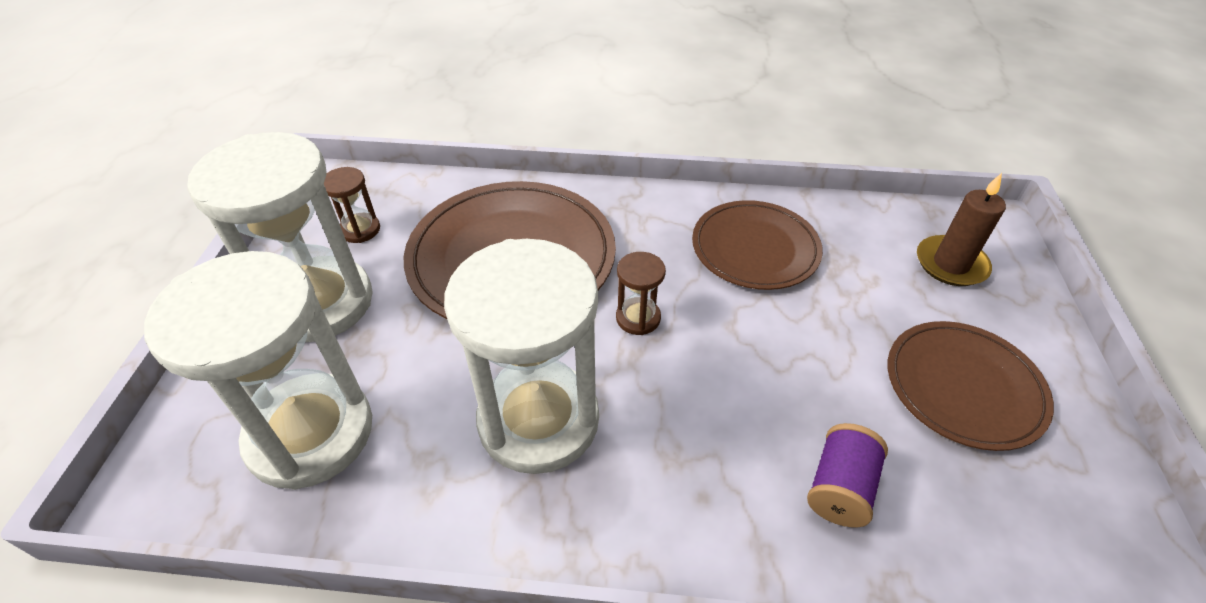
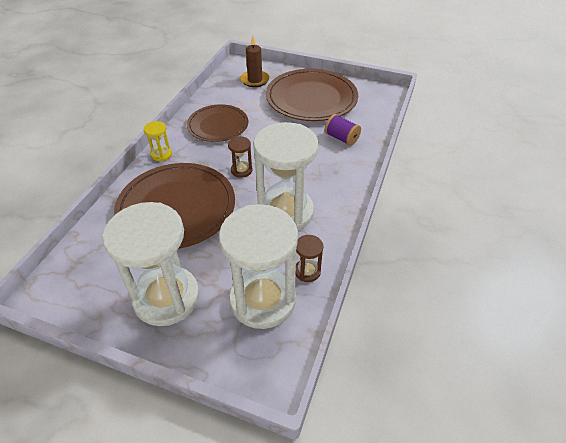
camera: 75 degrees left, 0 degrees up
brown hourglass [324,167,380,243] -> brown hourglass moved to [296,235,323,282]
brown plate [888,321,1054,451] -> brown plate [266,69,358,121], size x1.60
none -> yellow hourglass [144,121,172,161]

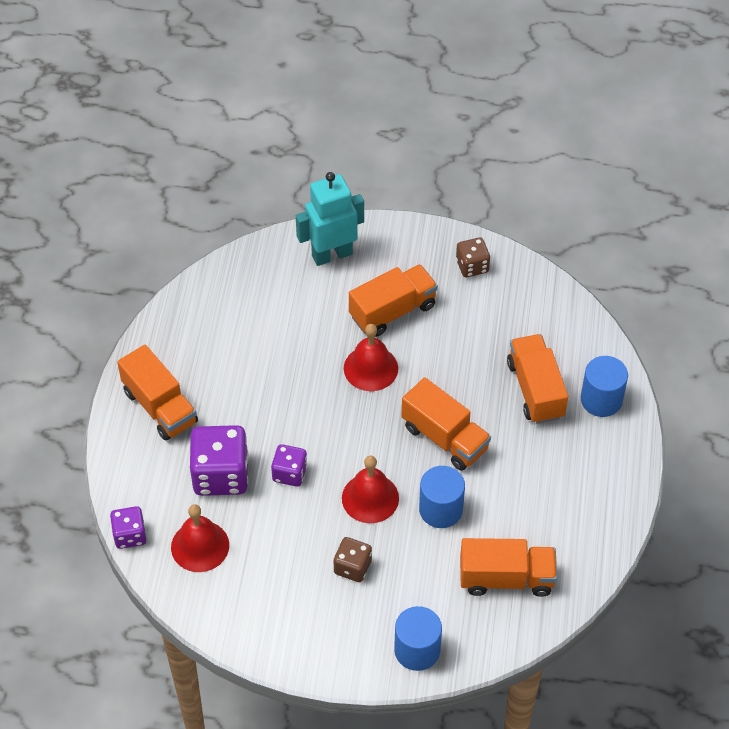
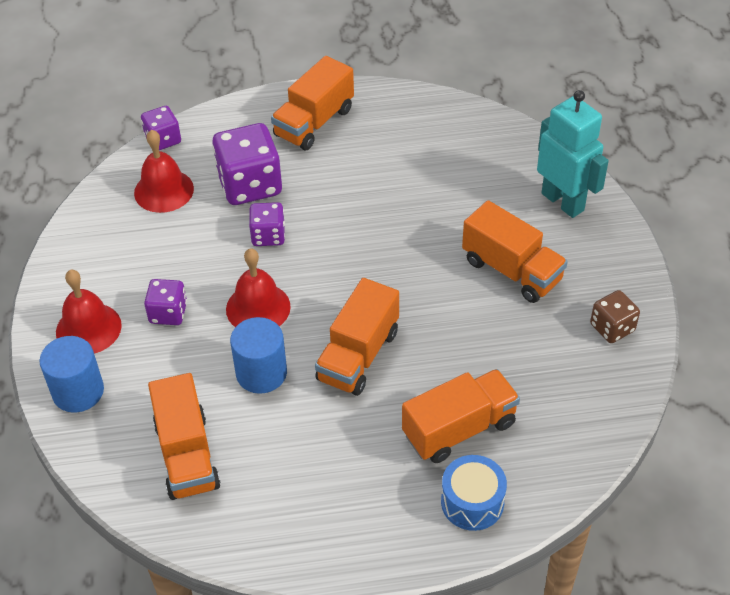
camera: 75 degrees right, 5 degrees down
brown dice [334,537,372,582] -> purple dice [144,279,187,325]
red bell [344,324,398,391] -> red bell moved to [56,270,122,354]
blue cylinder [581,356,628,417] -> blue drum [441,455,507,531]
──────────────────────────────
### Exercise goal
Every line in the listing above that mentions "brown" should be returned.

### Expected output
brown hourglass [324,167,380,243] -> brown hourglass moved to [296,235,323,282]
brown plate [888,321,1054,451] -> brown plate [266,69,358,121], size x1.60
brown dice [334,537,372,582] -> purple dice [144,279,187,325]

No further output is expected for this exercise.